BEGIN

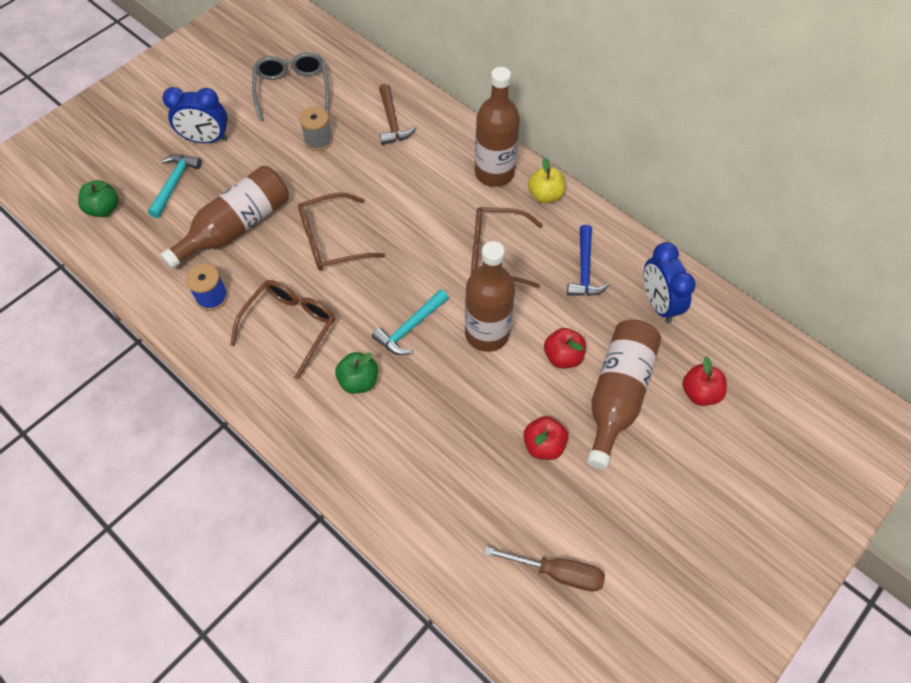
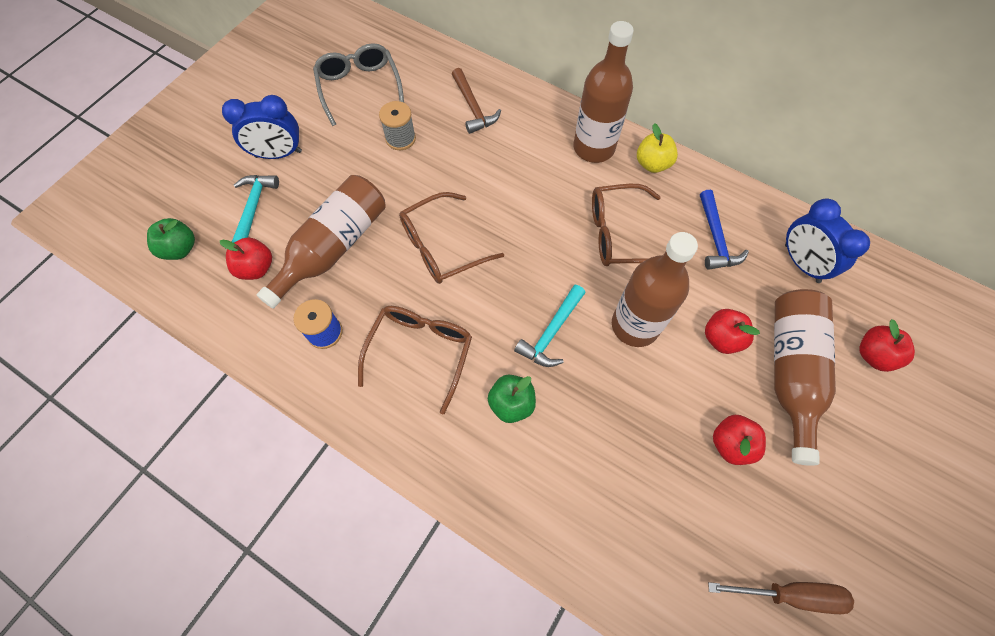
camera: 10 degrees left, 5 degrees up
(165, 235) = (256, 268): none -> red apple

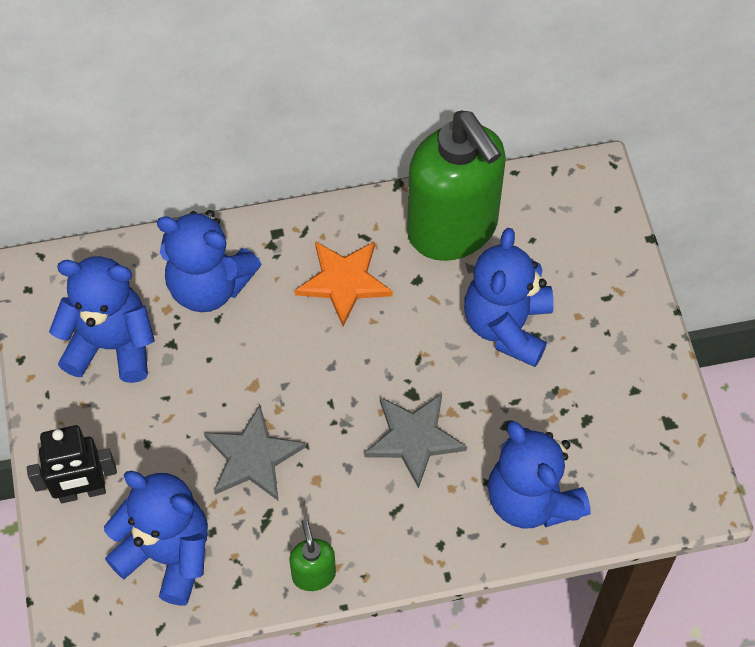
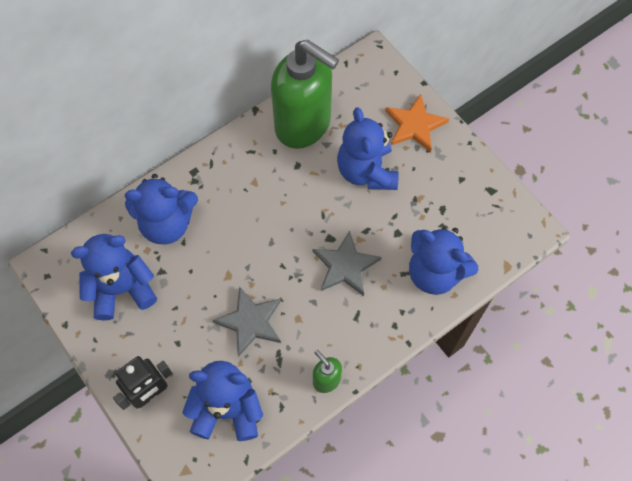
camera: 25 degrees left, 5 degrees up
(344, 281) = (252, 185): orange star -> orange star (414, 125)

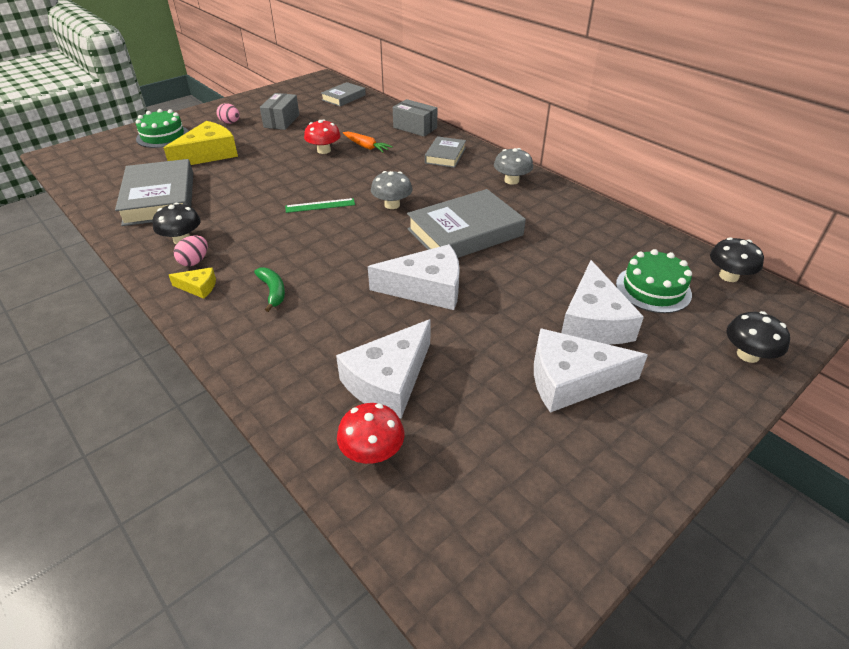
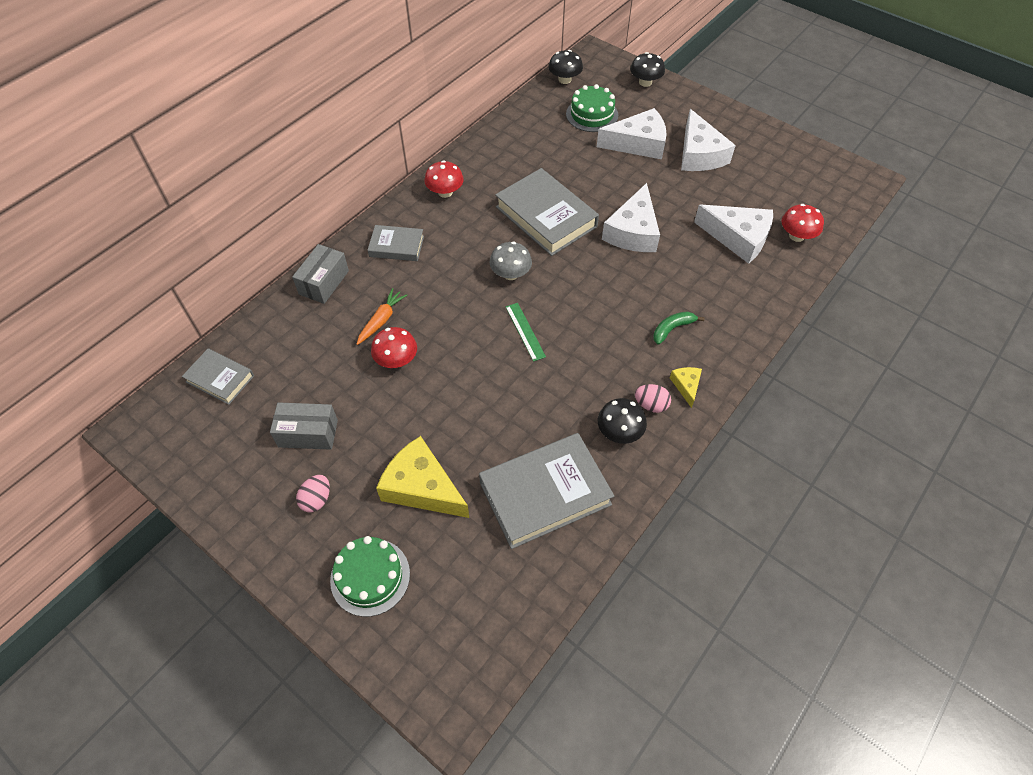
camera: 100 degrees left, 15 degrees up
(427, 288) = (633, 231): white cheese -> white cheese turned 150 degrees counterclockwise
(511, 180) = (445, 192): grey mushroom -> red mushroom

END

TASK TO COMPLETE: Leave out the pictures and copy every record above exactly.

RESPONSE AREA:
camera: 10 degrees left, 5 degrees up
(165, 235) = (256, 268): none -> red apple

camera: 25 degrees left, 5 degrees up
(344, 281) = (252, 185): orange star -> orange star (414, 125)

camera: 100 degrees left, 15 degrees up
(427, 288) = (633, 231): white cheese -> white cheese turned 150 degrees counterclockwise
(511, 180) = (445, 192): grey mushroom -> red mushroom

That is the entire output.